Segment Start: RECORDS PROVIDED

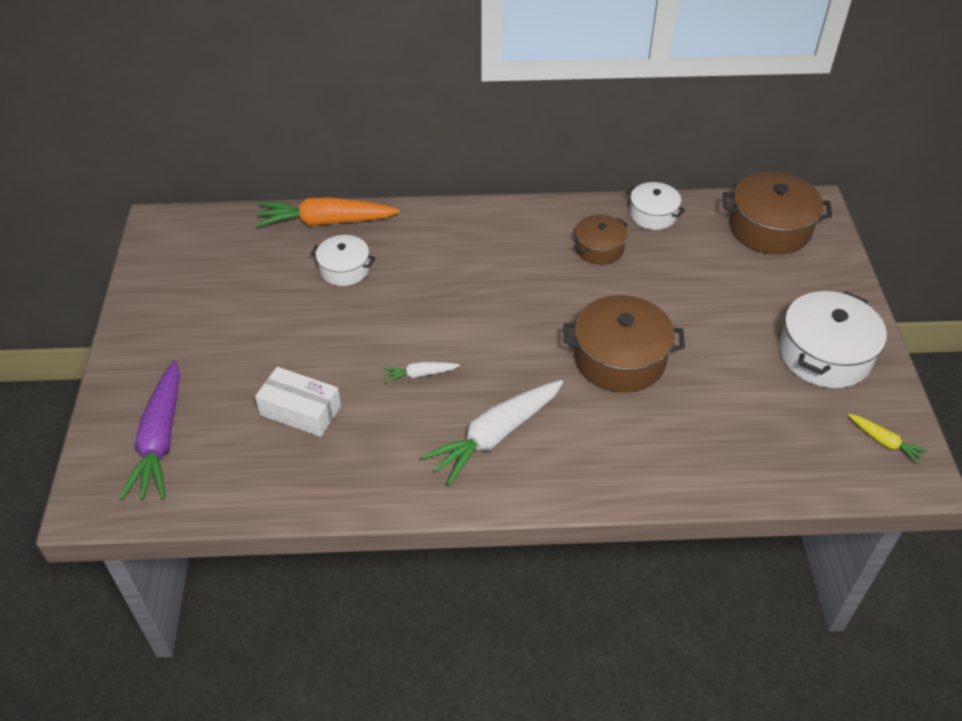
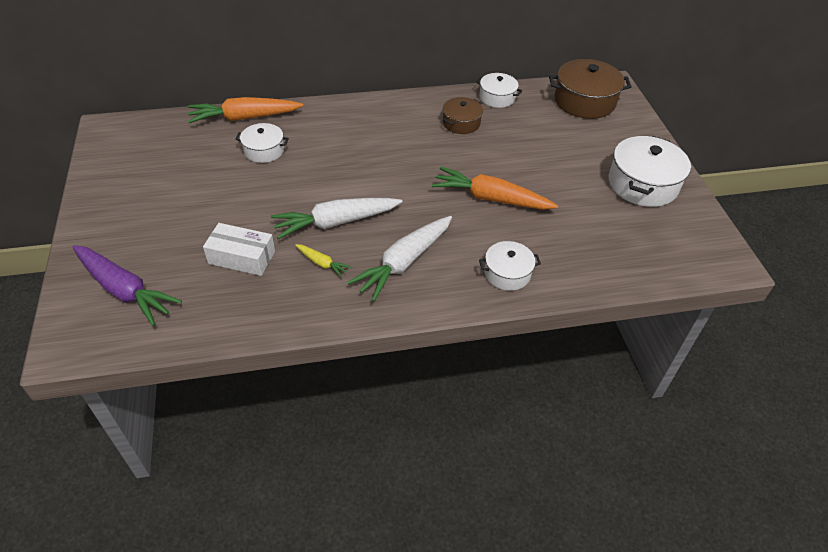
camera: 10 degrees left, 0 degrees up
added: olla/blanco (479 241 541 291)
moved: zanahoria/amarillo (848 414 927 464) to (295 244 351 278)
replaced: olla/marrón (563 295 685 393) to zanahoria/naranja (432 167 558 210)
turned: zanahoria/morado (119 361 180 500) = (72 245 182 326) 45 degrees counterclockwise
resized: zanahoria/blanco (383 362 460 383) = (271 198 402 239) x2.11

Segment End: RECORDS PROVIDED

* WHAT YOU HAVE TO DO:
Copy all lines from the entries that contain the word "olla".

* YOUR RESPONSE:
added: olla/blanco (479 241 541 291)
replaced: olla/marrón (563 295 685 393) to zanahoria/naranja (432 167 558 210)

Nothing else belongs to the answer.